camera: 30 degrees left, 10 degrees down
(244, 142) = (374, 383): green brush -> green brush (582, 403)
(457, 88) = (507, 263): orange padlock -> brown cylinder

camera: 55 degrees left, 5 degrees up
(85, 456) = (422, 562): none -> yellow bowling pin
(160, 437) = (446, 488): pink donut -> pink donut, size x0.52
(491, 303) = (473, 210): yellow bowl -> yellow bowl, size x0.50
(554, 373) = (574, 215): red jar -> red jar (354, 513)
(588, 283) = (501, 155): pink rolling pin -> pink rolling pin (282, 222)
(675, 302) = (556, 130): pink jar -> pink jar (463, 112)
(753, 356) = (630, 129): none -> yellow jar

....................

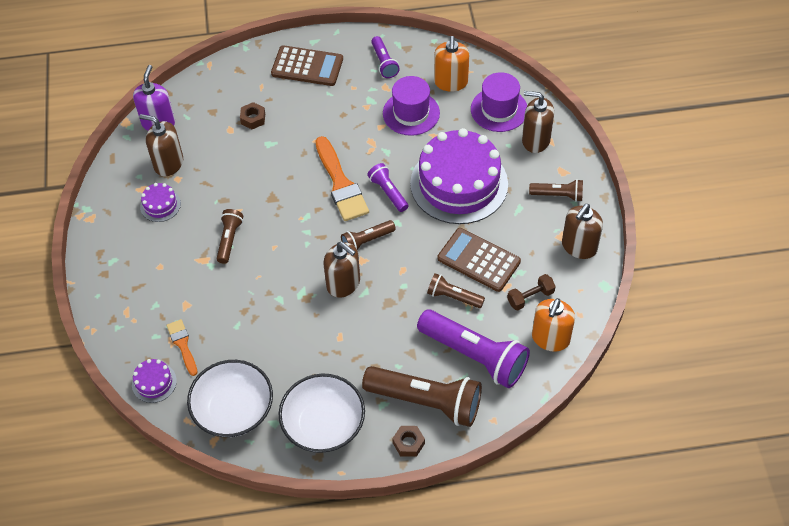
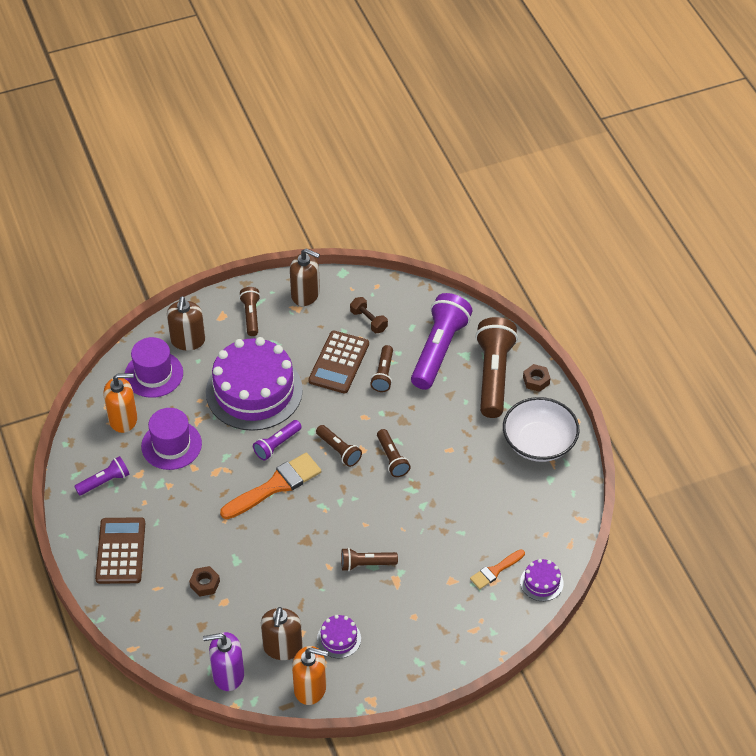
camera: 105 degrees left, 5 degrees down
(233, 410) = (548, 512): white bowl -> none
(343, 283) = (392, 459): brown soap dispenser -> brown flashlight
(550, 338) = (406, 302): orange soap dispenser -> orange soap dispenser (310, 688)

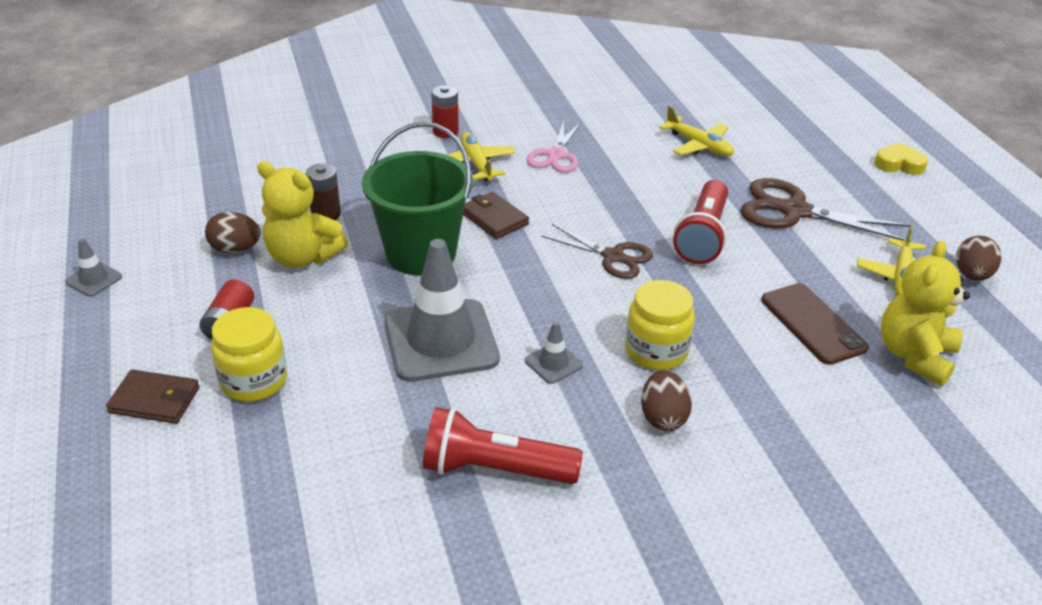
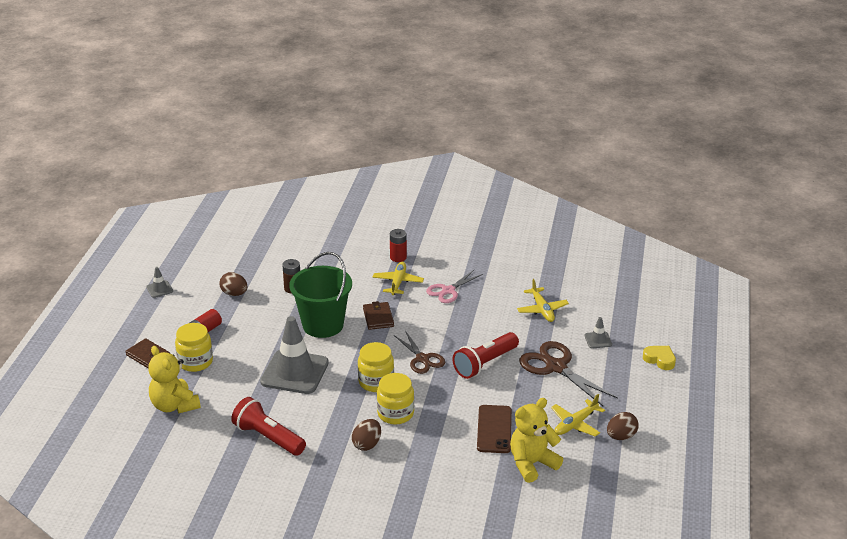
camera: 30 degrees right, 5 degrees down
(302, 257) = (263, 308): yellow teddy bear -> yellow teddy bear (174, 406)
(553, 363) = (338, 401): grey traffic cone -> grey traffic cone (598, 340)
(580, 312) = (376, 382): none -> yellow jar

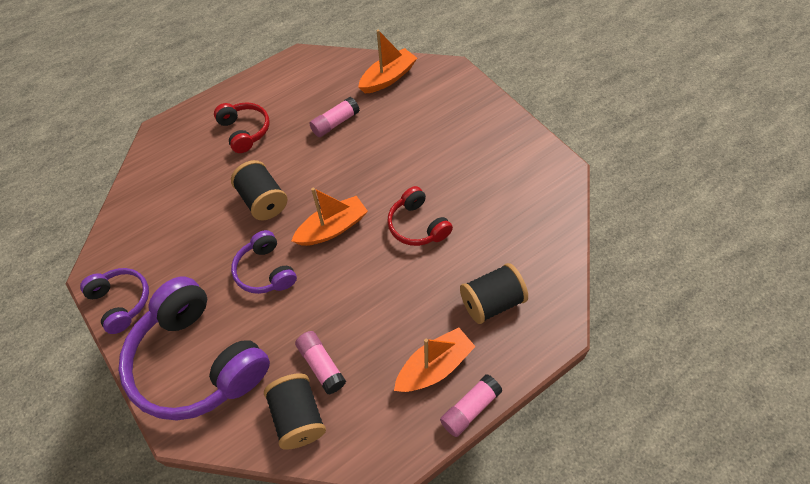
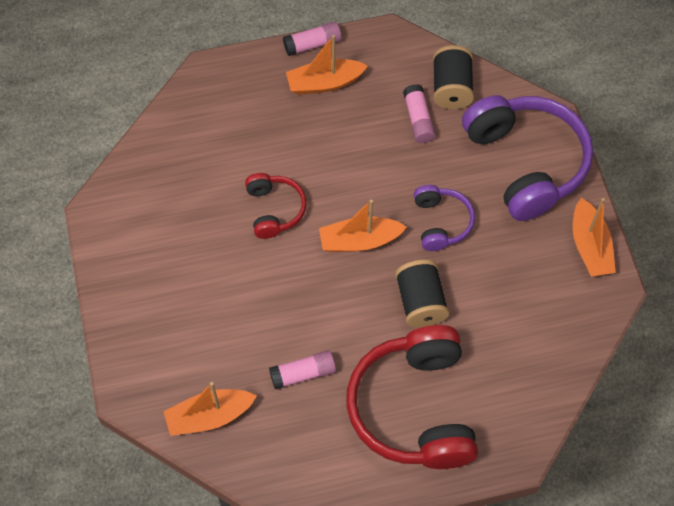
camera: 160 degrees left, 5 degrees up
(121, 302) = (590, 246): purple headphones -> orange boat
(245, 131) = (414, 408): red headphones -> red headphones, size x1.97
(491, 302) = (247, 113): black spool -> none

....................

What needs to be done
From the records above, copy exactly the stretch from the line holding "(302, 257) = (263, 308): yellow" through the line holding "(491, 302) = (247, 113): black spool -> none", both ends included, without the pictures.

Exercise result
(302, 257) = (263, 308): yellow teddy bear -> yellow teddy bear (174, 406)
(553, 363) = (338, 401): grey traffic cone -> grey traffic cone (598, 340)
(580, 312) = (376, 382): none -> yellow jar

camera: 160 degrees left, 5 degrees up
(121, 302) = (590, 246): purple headphones -> orange boat
(245, 131) = (414, 408): red headphones -> red headphones, size x1.97
(491, 302) = (247, 113): black spool -> none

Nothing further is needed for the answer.